In the data below, the answer is the run of lines from the line containing "orange plate I7:J8" through the line containing "orange plate M2:N2", both included; print it exactly and nothing else.

== Data supplied ==
'''
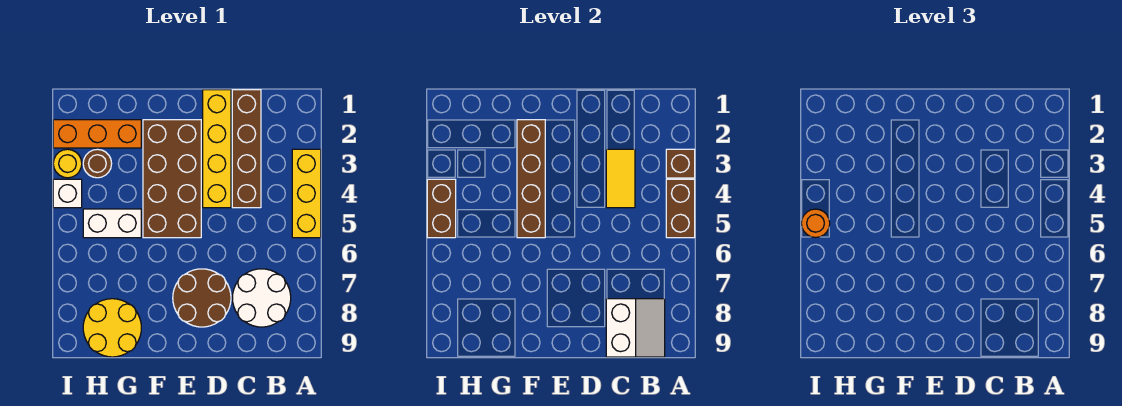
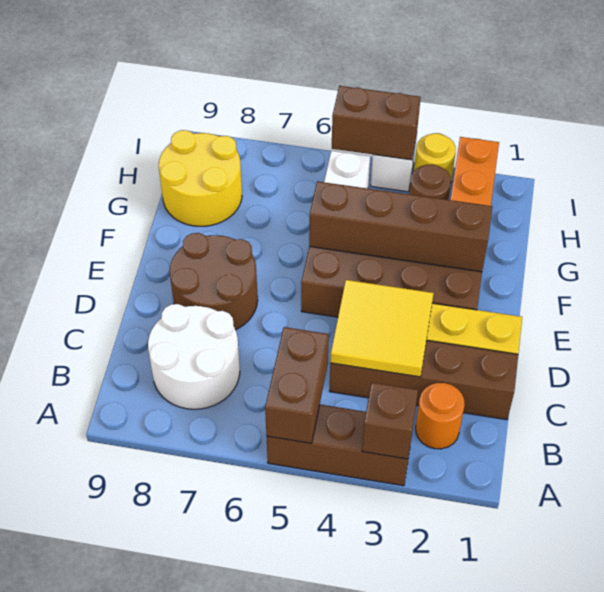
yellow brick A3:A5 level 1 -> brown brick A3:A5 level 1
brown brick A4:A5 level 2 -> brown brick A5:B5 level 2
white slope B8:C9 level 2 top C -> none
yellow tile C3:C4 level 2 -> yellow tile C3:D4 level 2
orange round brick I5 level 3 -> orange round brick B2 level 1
'''
'''
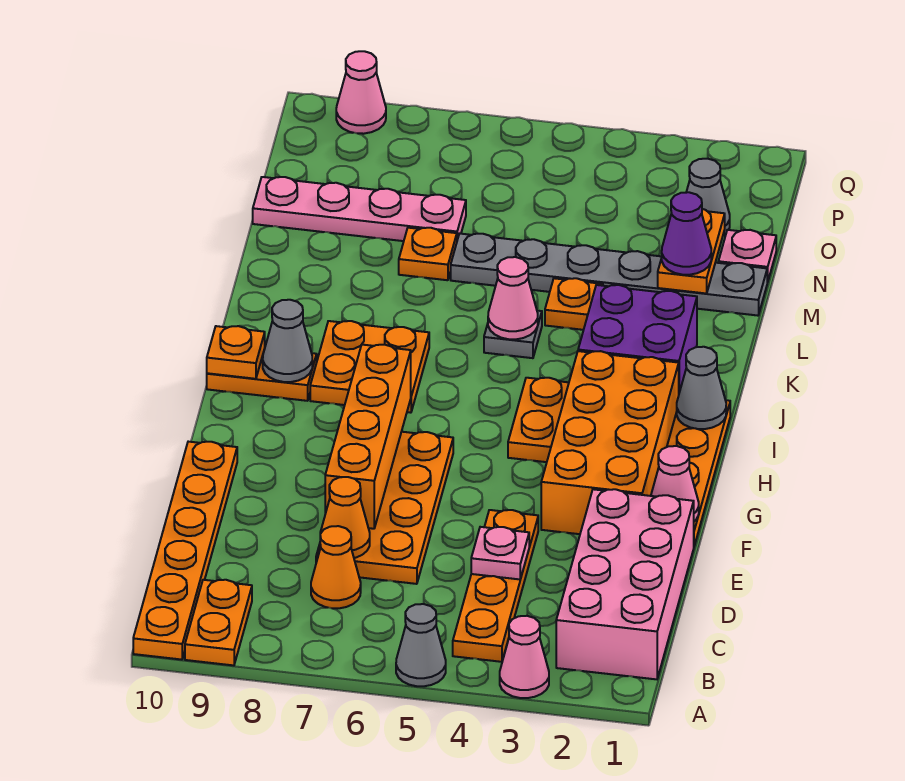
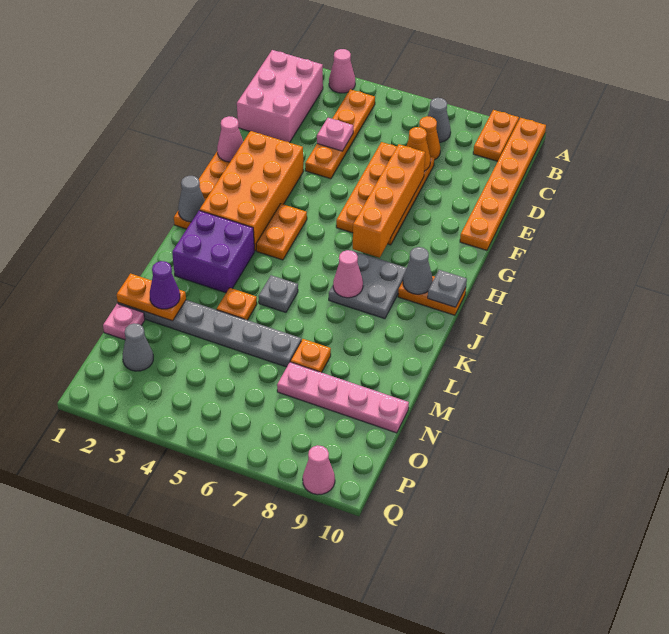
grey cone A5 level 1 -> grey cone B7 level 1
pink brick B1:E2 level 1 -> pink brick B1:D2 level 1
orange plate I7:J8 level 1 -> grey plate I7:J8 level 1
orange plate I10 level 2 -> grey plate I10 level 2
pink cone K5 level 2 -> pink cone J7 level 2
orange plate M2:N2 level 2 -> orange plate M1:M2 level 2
'''
== The completed task ==
orange plate I7:J8 level 1 -> grey plate I7:J8 level 1
orange plate I10 level 2 -> grey plate I10 level 2
pink cone K5 level 2 -> pink cone J7 level 2
orange plate M2:N2 level 2 -> orange plate M1:M2 level 2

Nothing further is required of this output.